Provided data:
------------------------------
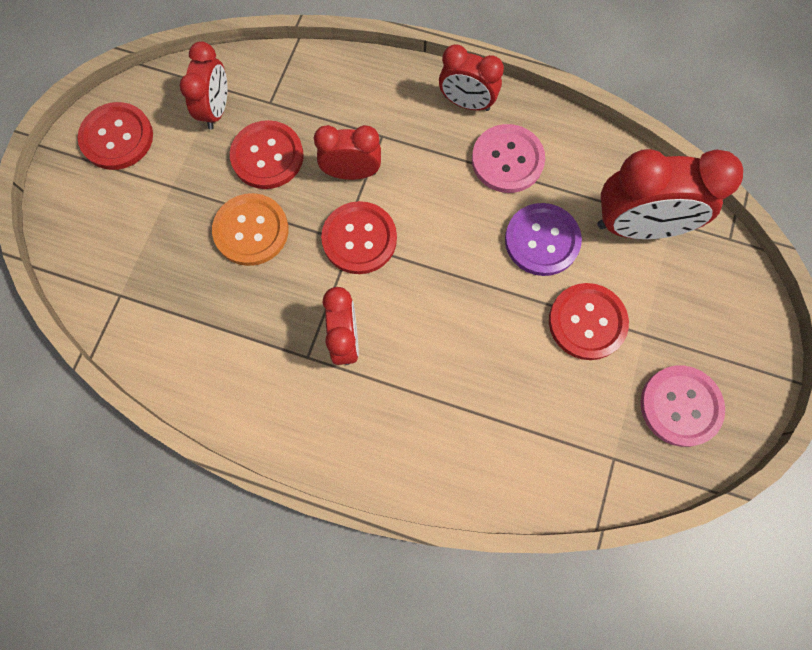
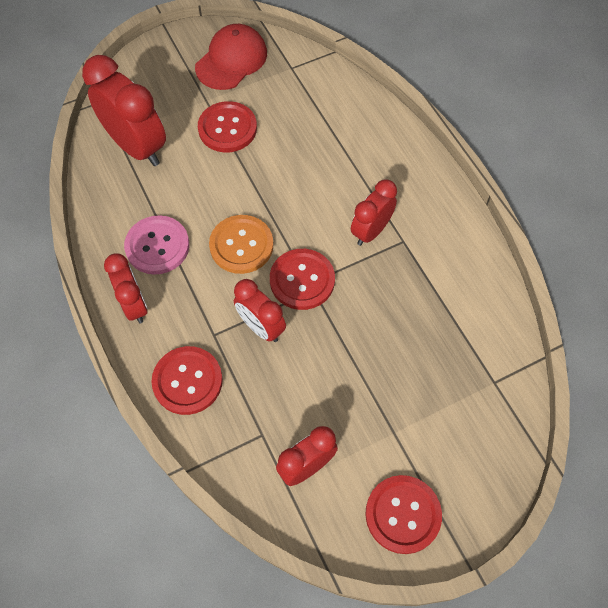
camera: 135 degrees left, 10 degrees down
orange button [212,193,288,266] -> orange button moved to [209,215,273,274]
red button [230,120,304,189] -> red button moved to [151,346,223,415]
purple button [505,203,582,276] -> none
pink button [640,366,725,447] -> red cap [195,24,267,90]

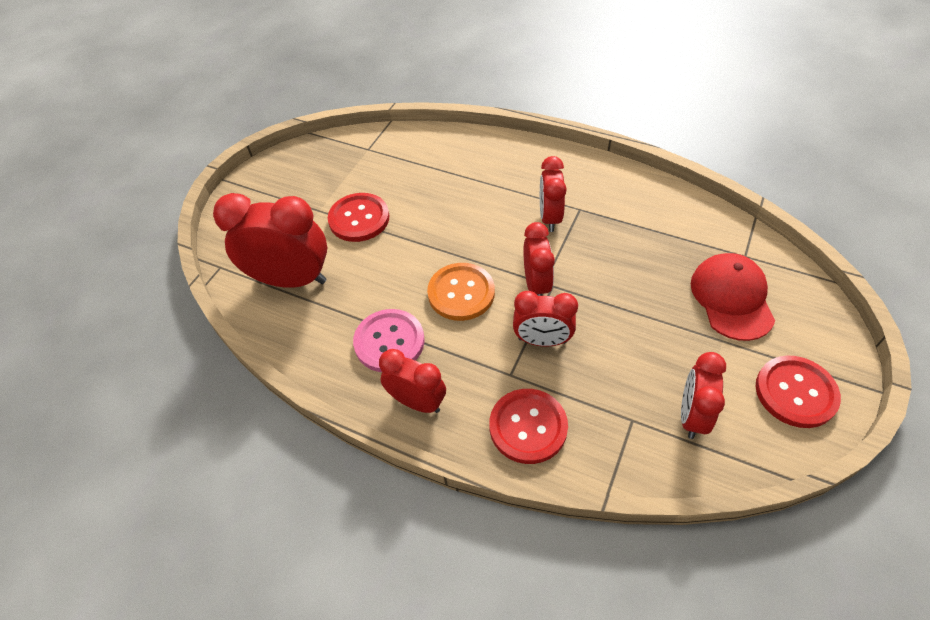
camera: 35 degrees left, 10 degrees down
red cap [195,24,267,90] -> red cap moved to [691,253,775,341]
red button [270,249,335,310] -> red clock [523,222,555,296]

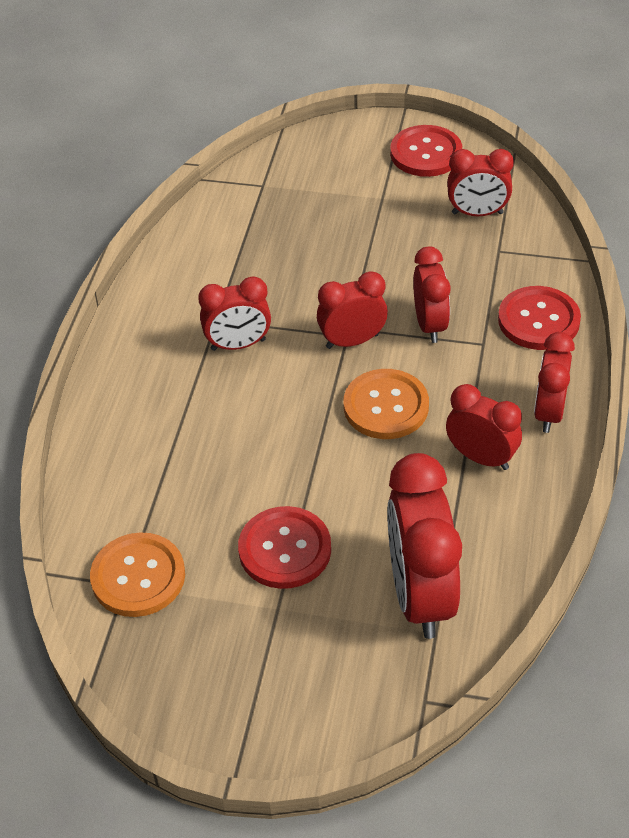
camera: 105 degrees left, 5 degrees down
pink button [353,309,425,372] -> red clock [446,384,522,470]
red cap [691,253,775,341] -> none
none -> orange button [90,533,185,617]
------------------------------
Task brief: Please make an exact copy of the records, leaving out any picture.

Solution to this problem:
camera: 135 degrees left, 10 degrees down
orange button [212,193,288,266] -> orange button moved to [209,215,273,274]
red button [230,120,304,189] -> red button moved to [151,346,223,415]
purple button [505,203,582,276] -> none
pink button [640,366,725,447] -> red cap [195,24,267,90]

camera: 35 degrees left, 10 degrees down
red cap [195,24,267,90] -> red cap moved to [691,253,775,341]
red button [270,249,335,310] -> red clock [523,222,555,296]

camera: 105 degrees left, 5 degrees down
pink button [353,309,425,372] -> red clock [446,384,522,470]
red cap [691,253,775,341] -> none
none -> orange button [90,533,185,617]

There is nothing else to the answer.